§ Description of the task
Once you reach the line containing "D204: none -> diode 1N4004 (A VEXT, K J201/1)" in the entries below, write out that line and each one after it down to the line containing "U204 pin X2: X2 -> X1", exactly and with nothing added.

§ Available records
····················

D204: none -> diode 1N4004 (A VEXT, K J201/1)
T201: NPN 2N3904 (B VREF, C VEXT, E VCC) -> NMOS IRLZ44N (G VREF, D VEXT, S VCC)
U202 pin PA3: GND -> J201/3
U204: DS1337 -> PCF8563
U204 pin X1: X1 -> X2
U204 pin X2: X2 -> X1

····················

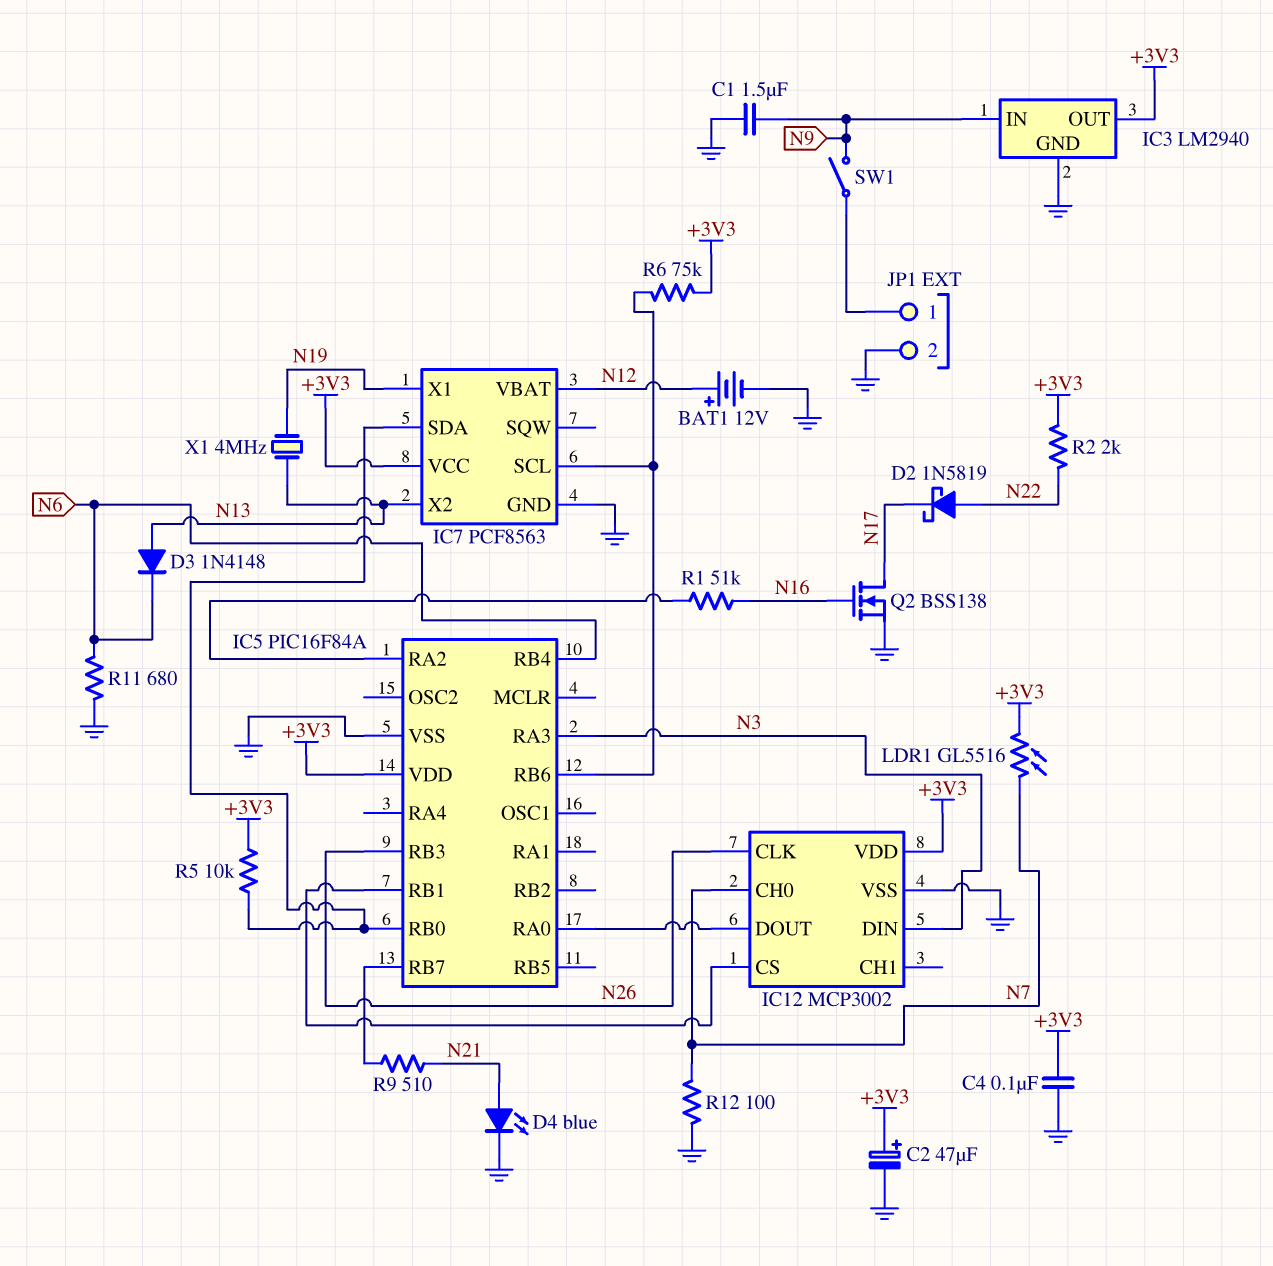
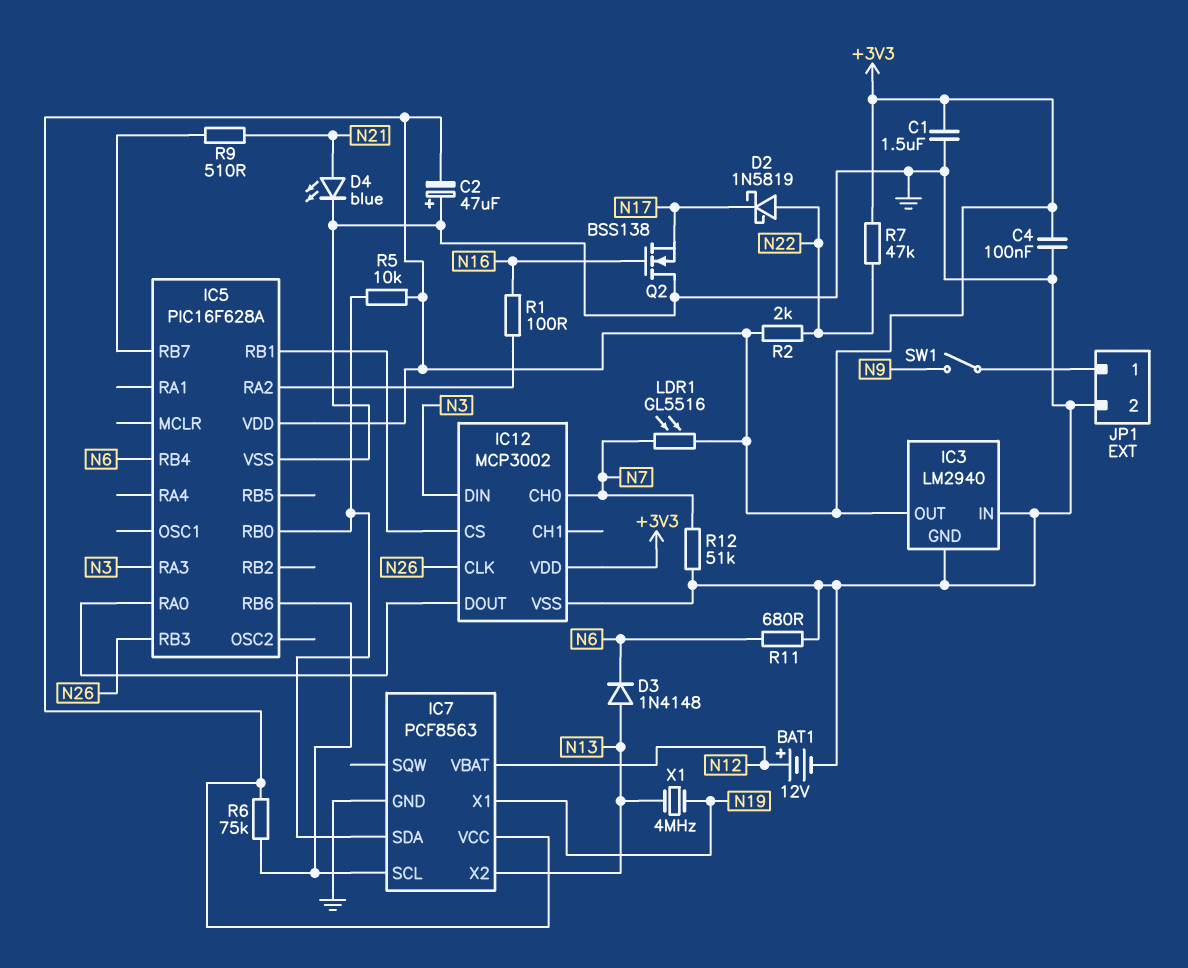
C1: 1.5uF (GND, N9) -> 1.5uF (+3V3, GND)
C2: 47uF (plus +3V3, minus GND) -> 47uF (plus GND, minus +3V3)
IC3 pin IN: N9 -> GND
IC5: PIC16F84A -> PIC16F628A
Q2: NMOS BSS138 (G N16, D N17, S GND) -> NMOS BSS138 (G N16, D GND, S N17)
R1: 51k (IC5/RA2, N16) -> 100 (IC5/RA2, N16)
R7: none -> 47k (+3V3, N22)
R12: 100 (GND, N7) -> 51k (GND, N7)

····················

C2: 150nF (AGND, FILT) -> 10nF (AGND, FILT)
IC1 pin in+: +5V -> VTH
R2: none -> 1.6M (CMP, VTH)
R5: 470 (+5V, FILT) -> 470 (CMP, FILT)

····················

§ Task output
D204: none -> diode 1N4004 (A VEXT, K J201/1)
T201: NPN 2N3904 (B VREF, C VEXT, E VCC) -> NMOS IRLZ44N (G VREF, D VEXT, S VCC)
U202 pin PA3: GND -> J201/3
U204: DS1337 -> PCF8563
U204 pin X1: X1 -> X2
U204 pin X2: X2 -> X1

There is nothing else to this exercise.